[Opening Data extract section]

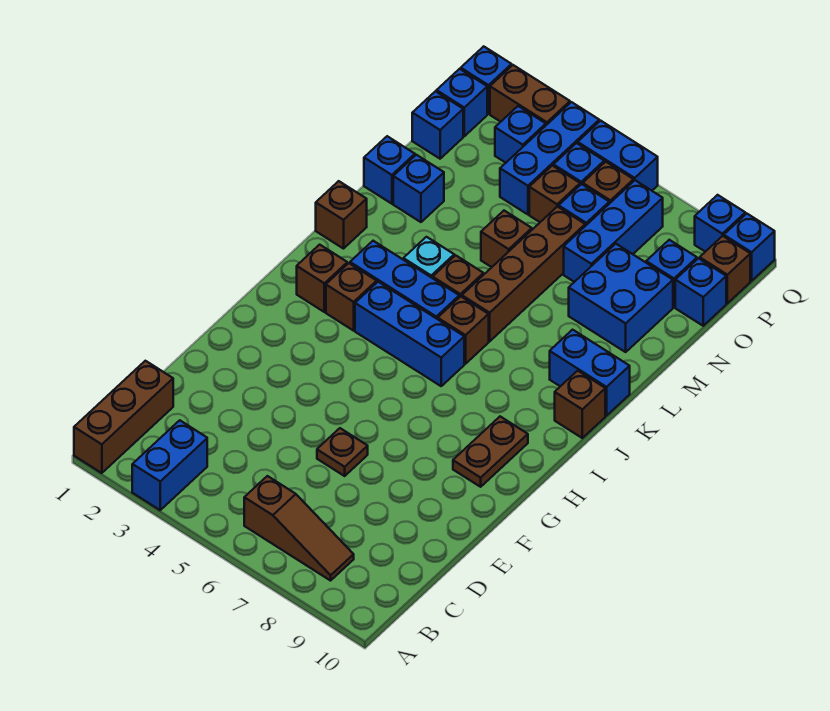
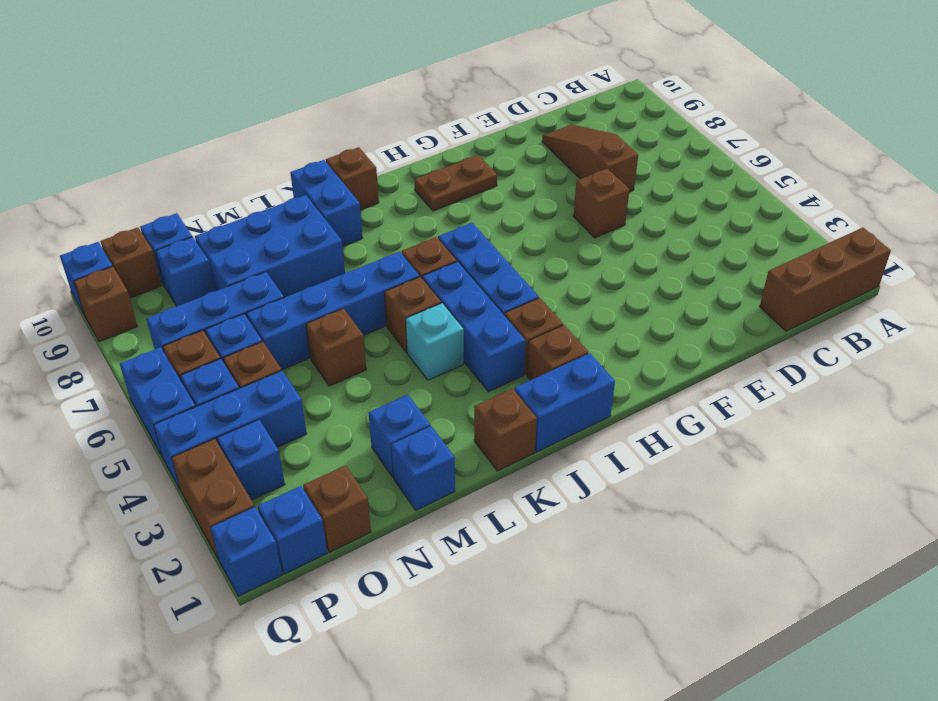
blue brick A3:B3 level 1 -> blue brick I1:J1 level 1
brown slope B6:B8 level 1 top 6 -> brown slope D7:D9 level 1 top 7
brown plate E6 level 1 -> brown brick E6 level 1
brown brick K6:N6 level 1 -> blue brick K6:N6 level 1
blue brick M8:N9 level 1 -> blue brick L8:N9 level 1
blue brick O1 level 1 -> brown brick O1 level 1
blue brick Q9 level 1 -> brown brick Q9 level 1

[Closing Data extract section]

(Activity) Return every line above word for word, minus images.

(Expected answer)
blue brick A3:B3 level 1 -> blue brick I1:J1 level 1
brown slope B6:B8 level 1 top 6 -> brown slope D7:D9 level 1 top 7
brown plate E6 level 1 -> brown brick E6 level 1
brown brick K6:N6 level 1 -> blue brick K6:N6 level 1
blue brick M8:N9 level 1 -> blue brick L8:N9 level 1
blue brick O1 level 1 -> brown brick O1 level 1
blue brick Q9 level 1 -> brown brick Q9 level 1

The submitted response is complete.